What is needed
Would you please repeat all of the data exactly, omitting the pictures?

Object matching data
------------------------------

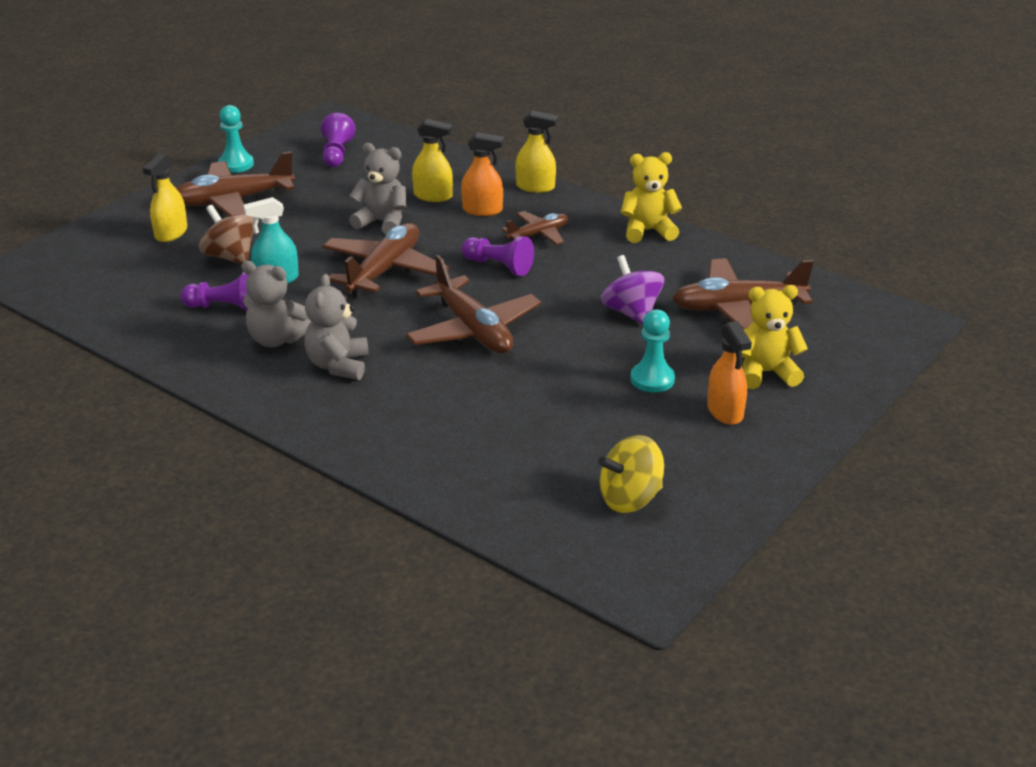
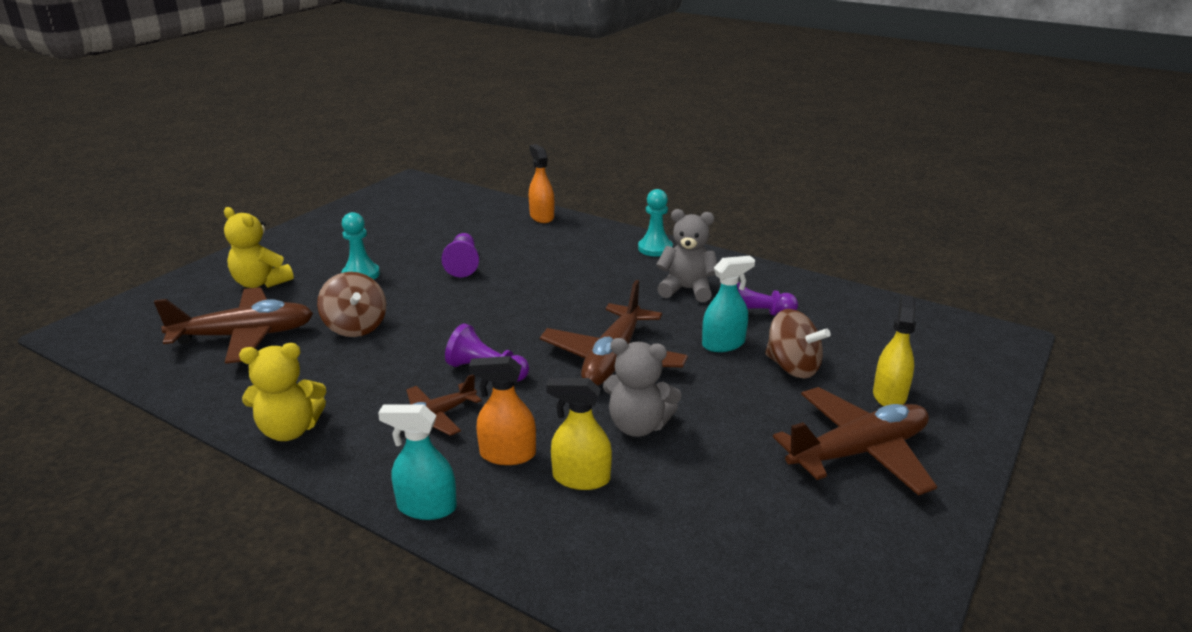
camera: 175 degrees right, 5 degrees down
(236, 164) = (919, 533): turquoise pawn -> turquoise pawn (655, 248)
(336, 154) = (770, 574): purple pawn -> purple pawn (463, 264)
(338, 365) = (623, 273): grey teddy bear -> none
(473, 330) = (511, 304): brown plane -> none
(535, 187) = (426, 507): yellow spray bottle -> turquoise spray bottle
(630, 499) = (405, 212): yellow spinning top -> none
(631, 312) = (356, 327): purple spinning top -> brown spinning top
(725, 412) = (314, 257): orange spray bottle -> orange spray bottle (542, 217)
(766, 373) = (261, 283): yellow teddy bear -> yellow teddy bear turned 45 degrees clockwise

------------------------------

Task output
camera: 175 degrees right, 5 degrees down
(236, 164) = (919, 533): turquoise pawn -> turquoise pawn (655, 248)
(336, 154) = (770, 574): purple pawn -> purple pawn (463, 264)
(338, 365) = (623, 273): grey teddy bear -> none
(473, 330) = (511, 304): brown plane -> none
(535, 187) = (426, 507): yellow spray bottle -> turquoise spray bottle
(630, 499) = (405, 212): yellow spinning top -> none
(631, 312) = (356, 327): purple spinning top -> brown spinning top
(725, 412) = (314, 257): orange spray bottle -> orange spray bottle (542, 217)
(766, 373) = (261, 283): yellow teddy bear -> yellow teddy bear turned 45 degrees clockwise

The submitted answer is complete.